- _Extracted data_
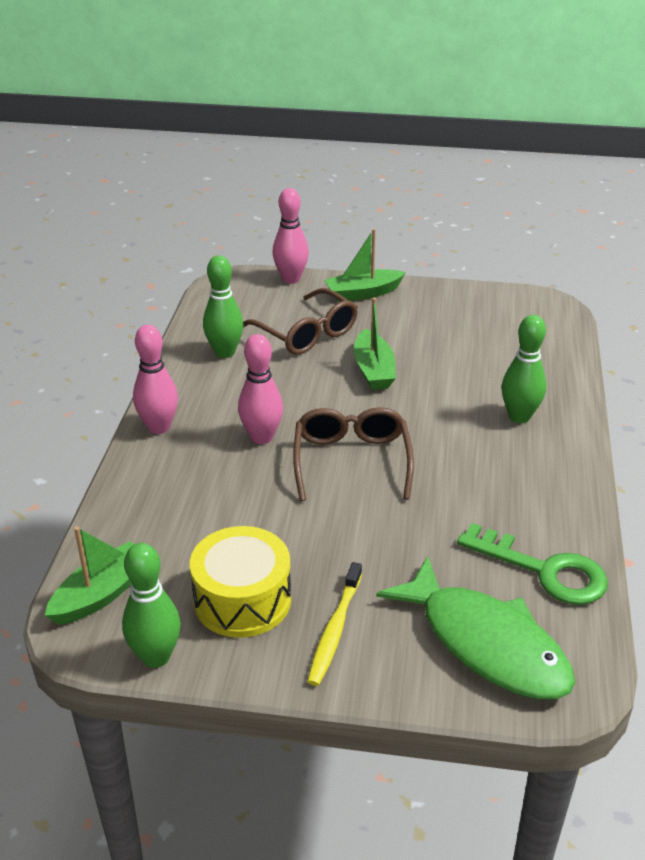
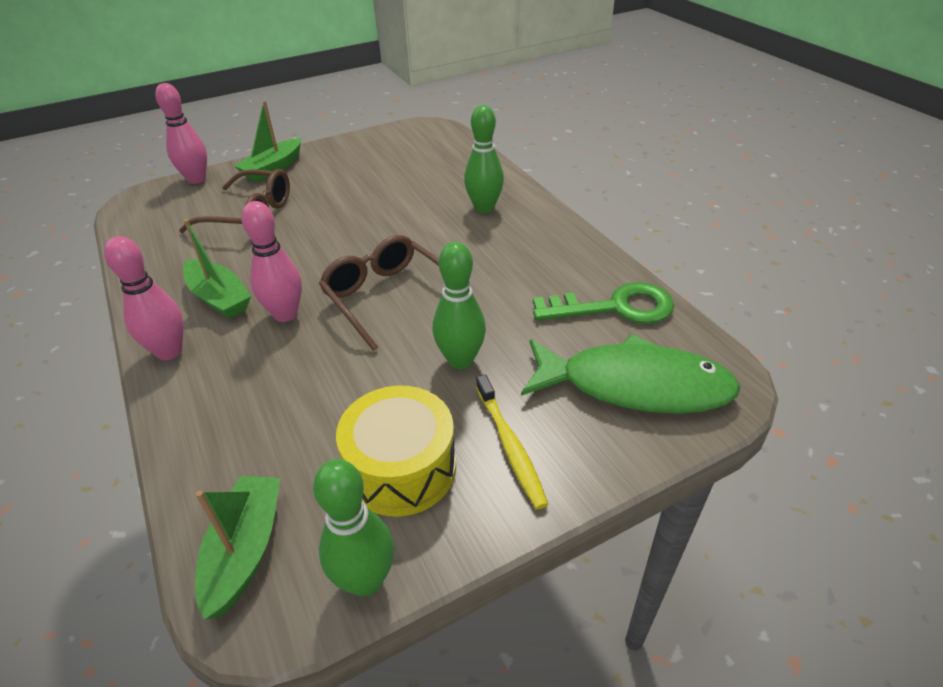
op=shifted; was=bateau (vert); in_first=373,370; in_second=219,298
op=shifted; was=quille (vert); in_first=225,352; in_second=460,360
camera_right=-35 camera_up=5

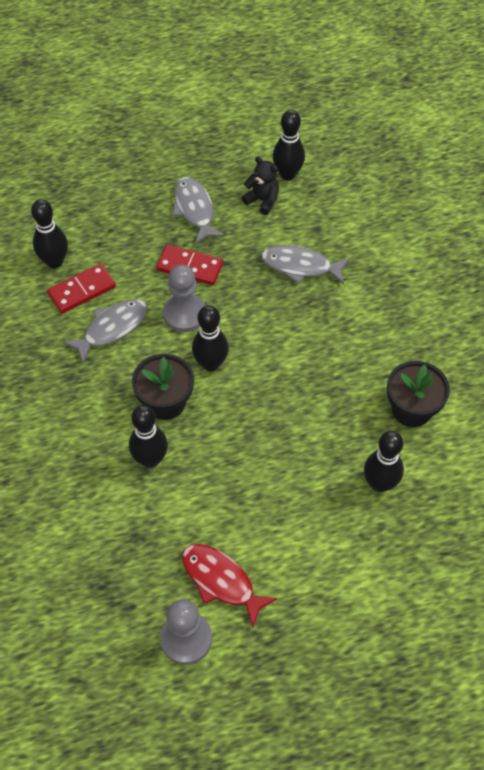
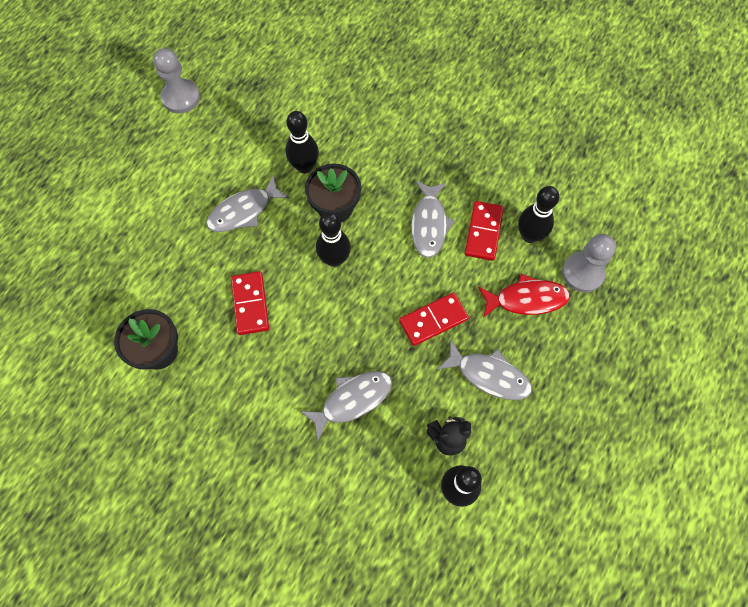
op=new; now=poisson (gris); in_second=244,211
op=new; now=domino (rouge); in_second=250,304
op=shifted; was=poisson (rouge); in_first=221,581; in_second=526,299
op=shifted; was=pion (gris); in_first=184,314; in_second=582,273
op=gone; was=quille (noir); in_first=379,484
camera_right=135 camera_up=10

* * *

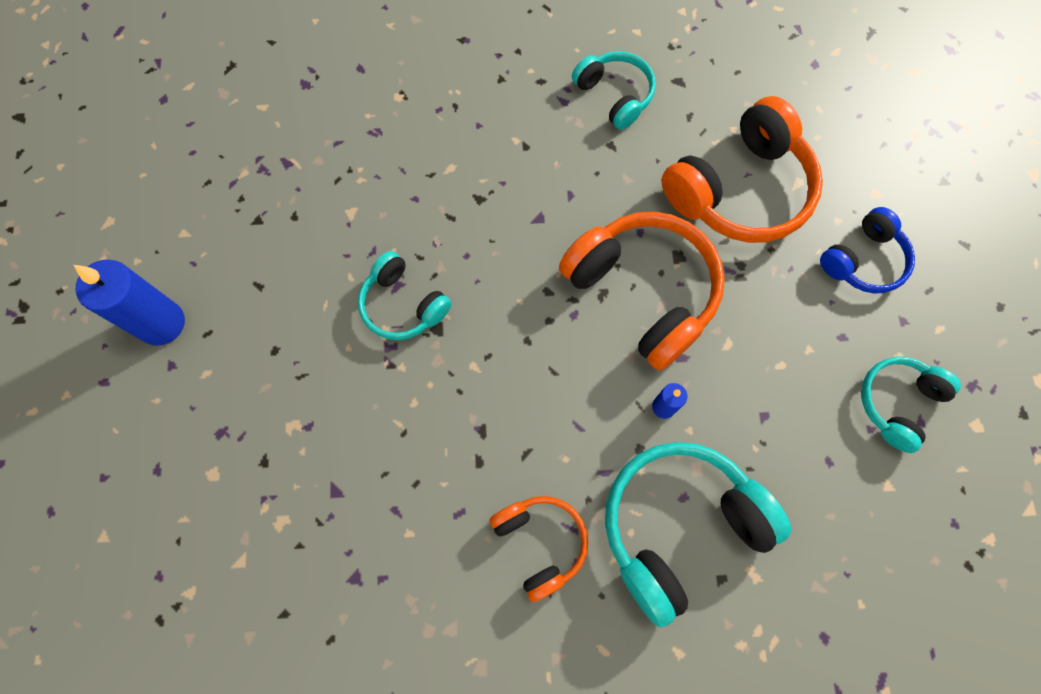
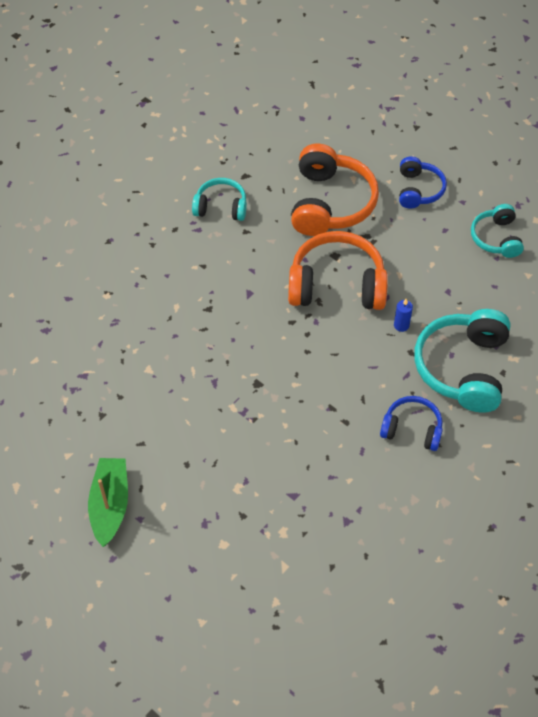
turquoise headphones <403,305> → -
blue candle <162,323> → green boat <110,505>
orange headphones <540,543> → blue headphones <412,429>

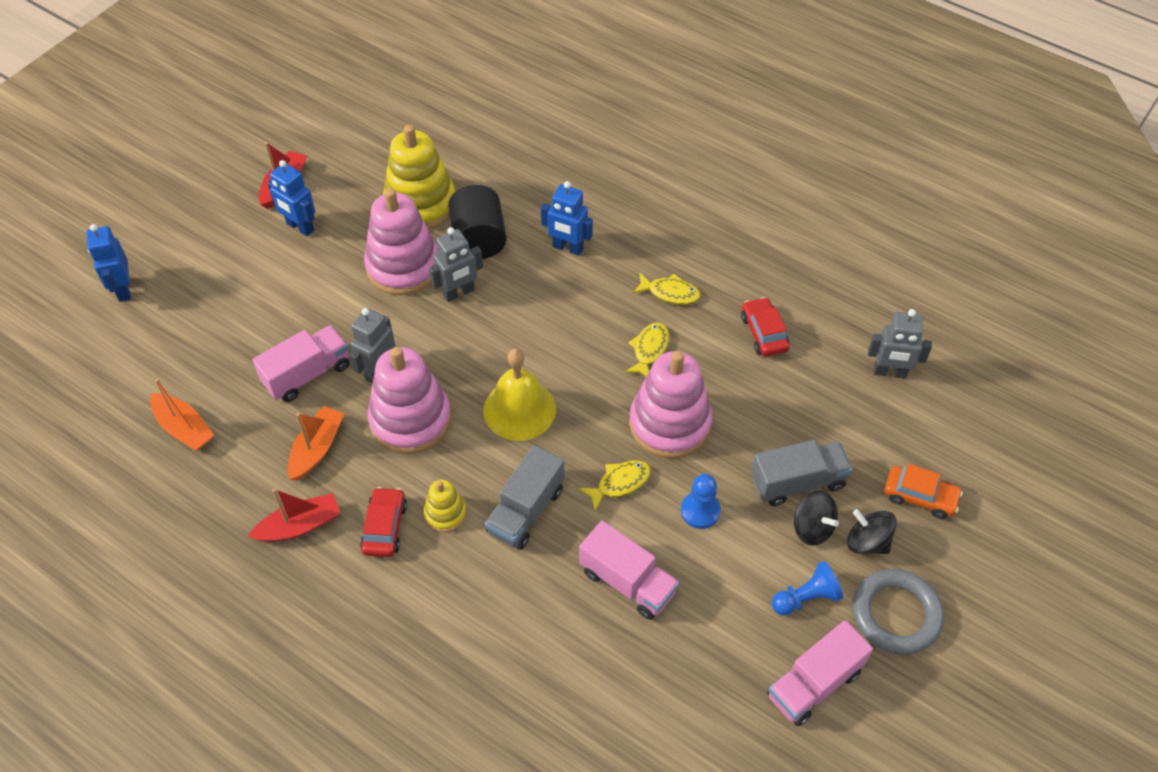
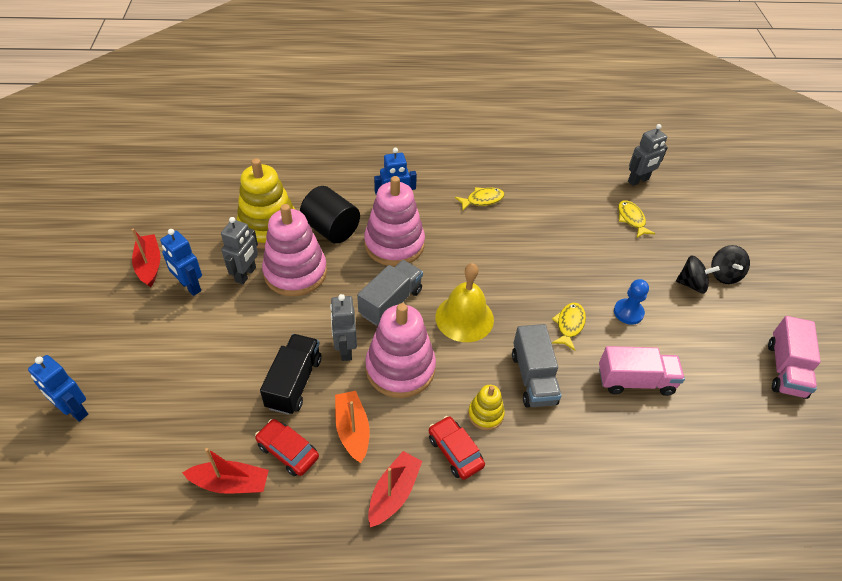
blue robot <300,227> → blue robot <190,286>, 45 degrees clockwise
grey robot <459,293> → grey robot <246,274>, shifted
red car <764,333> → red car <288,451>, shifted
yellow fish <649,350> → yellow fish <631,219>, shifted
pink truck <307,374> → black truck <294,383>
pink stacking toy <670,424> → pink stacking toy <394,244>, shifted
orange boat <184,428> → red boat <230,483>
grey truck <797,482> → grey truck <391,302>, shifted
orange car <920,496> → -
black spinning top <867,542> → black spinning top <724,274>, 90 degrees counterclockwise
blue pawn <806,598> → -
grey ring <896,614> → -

==

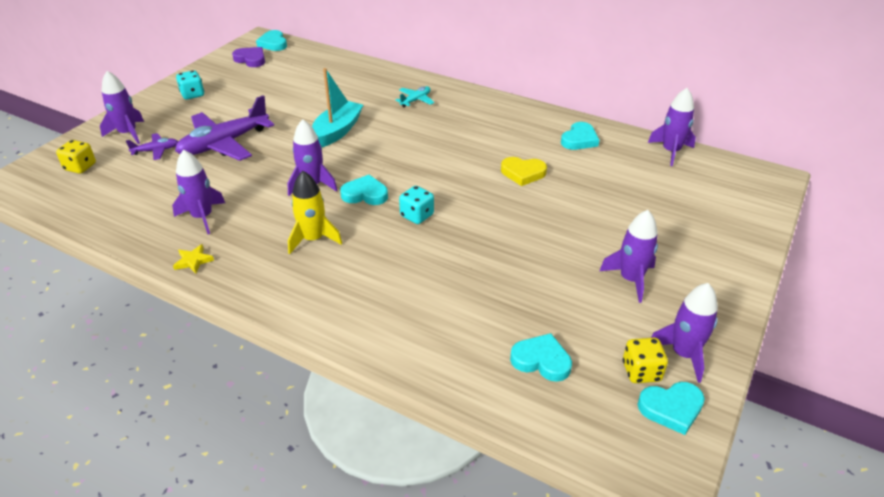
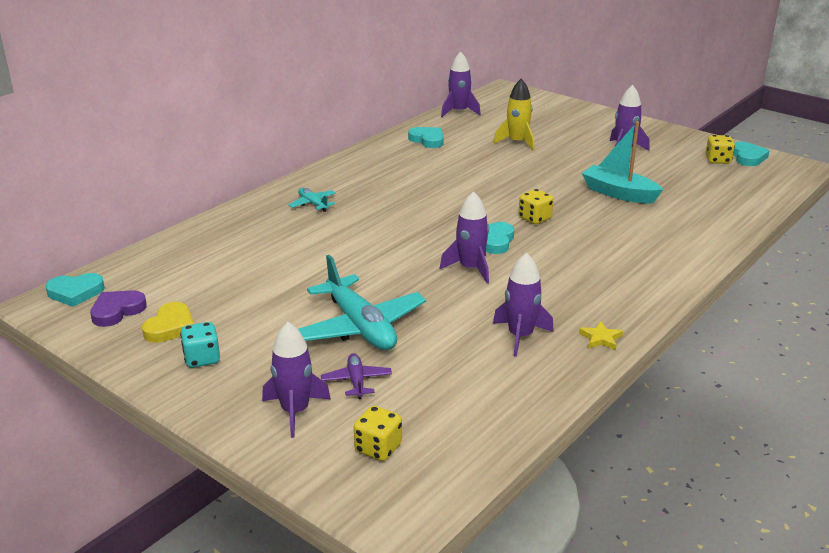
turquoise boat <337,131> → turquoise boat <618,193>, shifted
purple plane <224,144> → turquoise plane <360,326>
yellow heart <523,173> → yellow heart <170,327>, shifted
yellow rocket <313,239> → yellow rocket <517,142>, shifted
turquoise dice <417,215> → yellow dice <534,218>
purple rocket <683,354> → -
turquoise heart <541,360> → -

- _Task objective_
Scan the lines above for "turquoise headphones <403,305>" and for "blue candle <162,323> → green boat <110,505>". Repeat exactly the line holding each of them and every line in between.

- _Exercise output_
turquoise headphones <403,305> → -
blue candle <162,323> → green boat <110,505>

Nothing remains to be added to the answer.